Whenever a line carries the word "diode", pull it out of the entries.

(Stored dataset items)
╔══

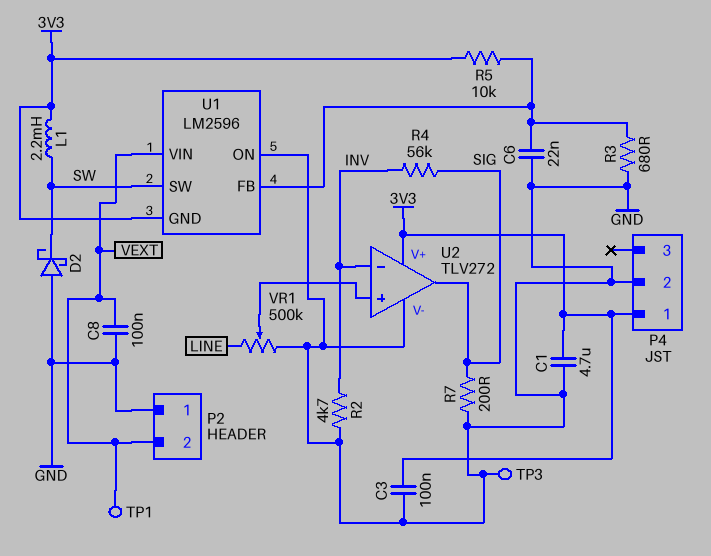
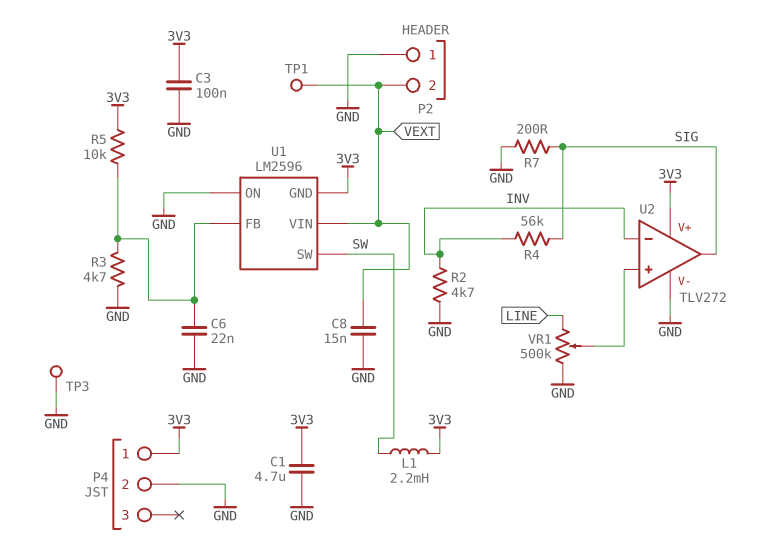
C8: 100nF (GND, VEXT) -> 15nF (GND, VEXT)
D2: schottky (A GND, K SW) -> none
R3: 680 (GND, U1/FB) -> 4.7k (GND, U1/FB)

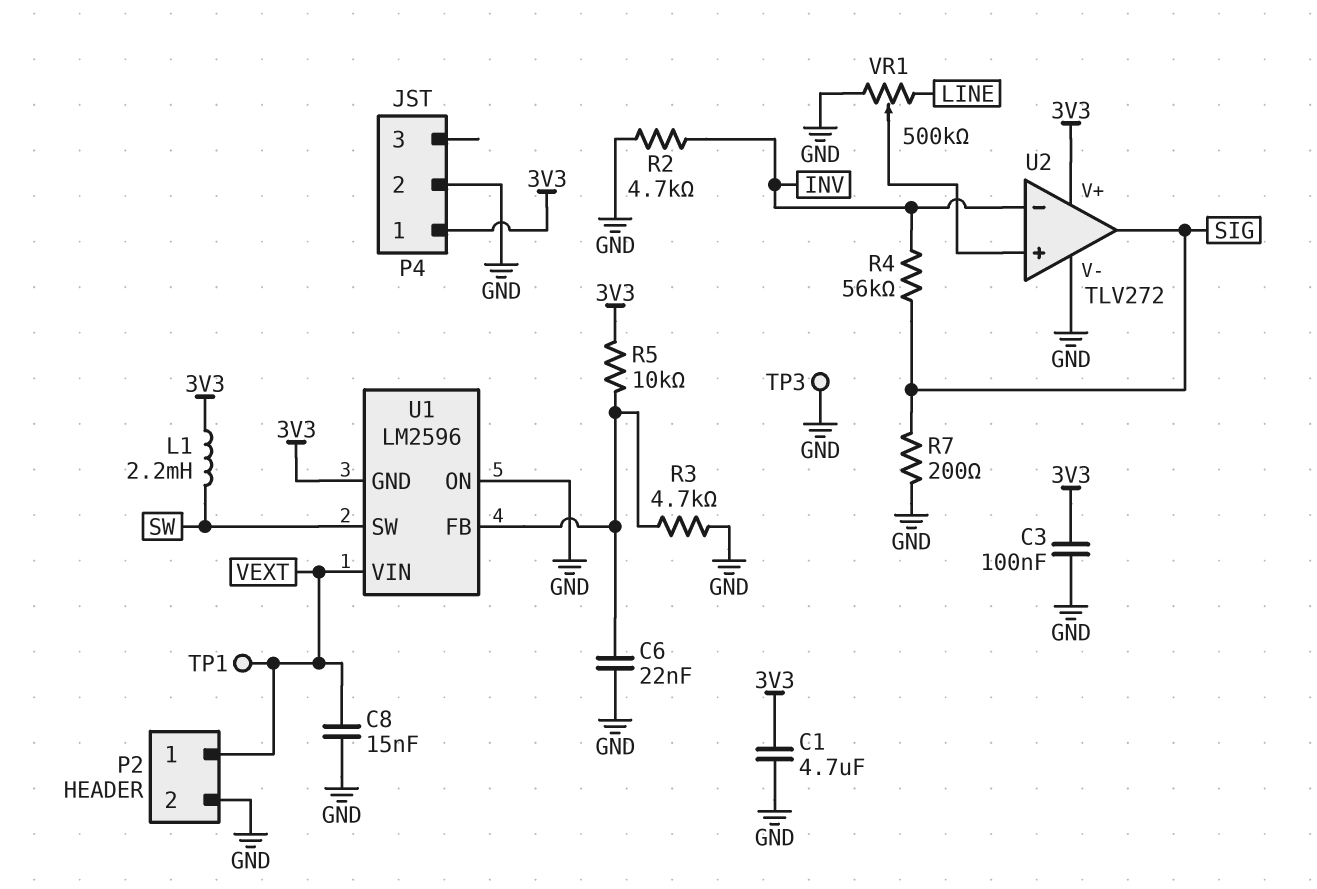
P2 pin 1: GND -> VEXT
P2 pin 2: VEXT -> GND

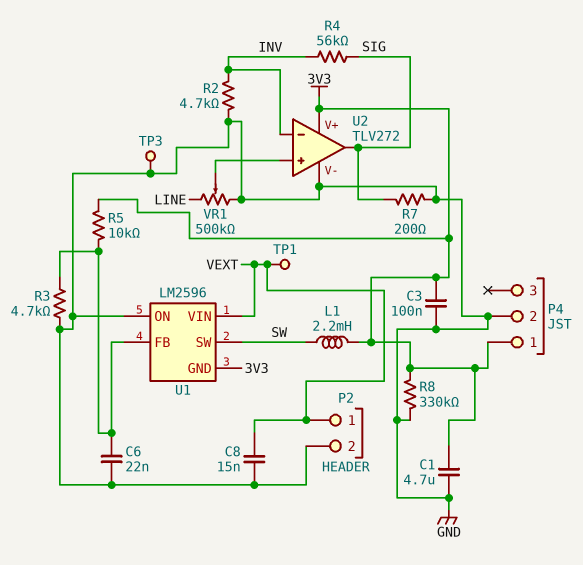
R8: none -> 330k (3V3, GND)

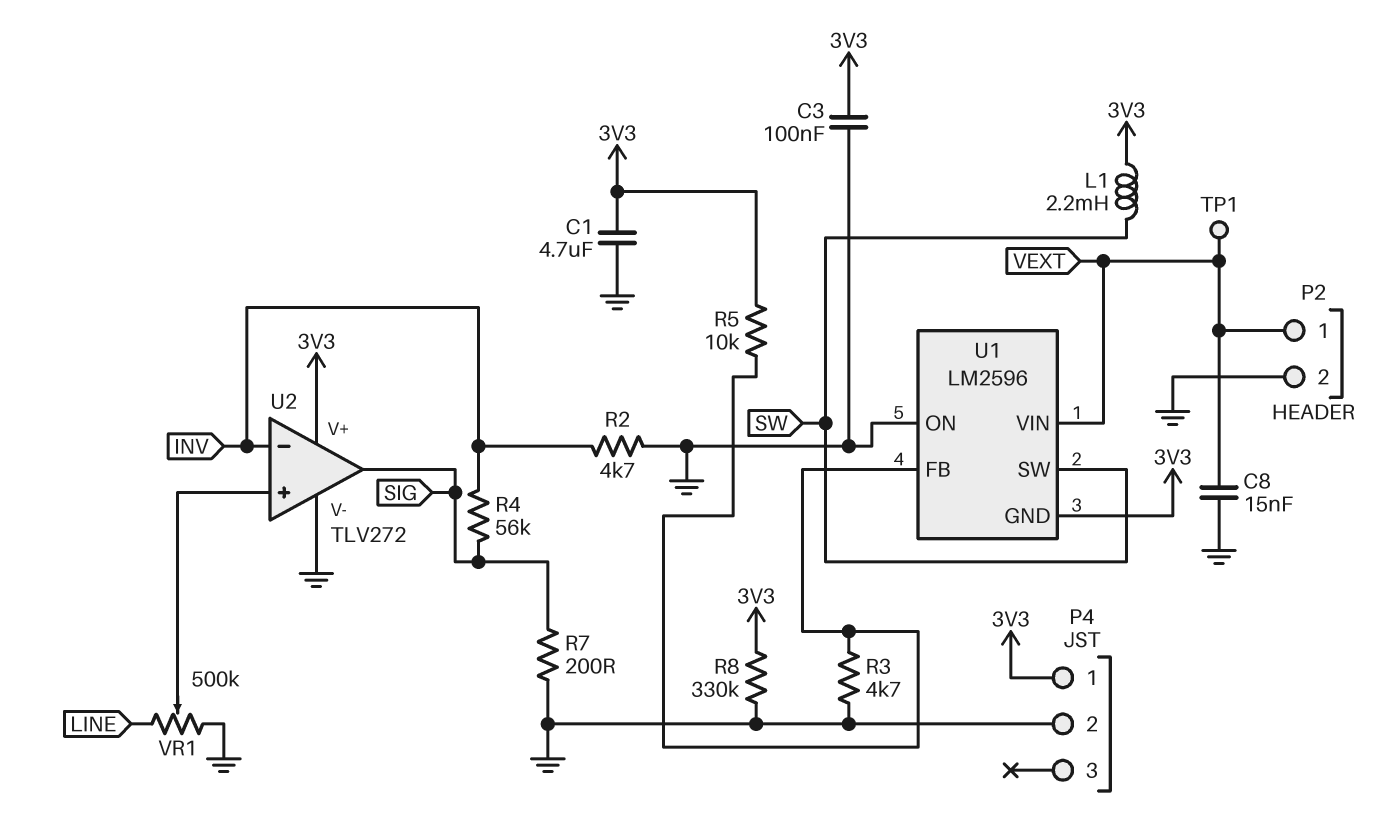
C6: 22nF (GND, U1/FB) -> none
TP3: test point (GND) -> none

╚══
╔══

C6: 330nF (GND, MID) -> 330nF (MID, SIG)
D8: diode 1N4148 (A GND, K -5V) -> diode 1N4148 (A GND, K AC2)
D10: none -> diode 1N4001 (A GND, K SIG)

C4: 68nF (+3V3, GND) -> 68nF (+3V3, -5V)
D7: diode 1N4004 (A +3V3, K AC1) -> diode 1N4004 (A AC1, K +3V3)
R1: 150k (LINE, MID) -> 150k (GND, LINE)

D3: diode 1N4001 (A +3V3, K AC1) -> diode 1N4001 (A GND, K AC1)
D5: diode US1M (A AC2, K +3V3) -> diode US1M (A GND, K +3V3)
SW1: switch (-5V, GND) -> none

╚══

* **Solved exercise**
D8: diode 1N4148 (A GND, K -5V) -> diode 1N4148 (A GND, K AC2)
D10: none -> diode 1N4001 (A GND, K SIG)
D7: diode 1N4004 (A +3V3, K AC1) -> diode 1N4004 (A AC1, K +3V3)
D3: diode 1N4001 (A +3V3, K AC1) -> diode 1N4001 (A GND, K AC1)
D5: diode US1M (A AC2, K +3V3) -> diode US1M (A GND, K +3V3)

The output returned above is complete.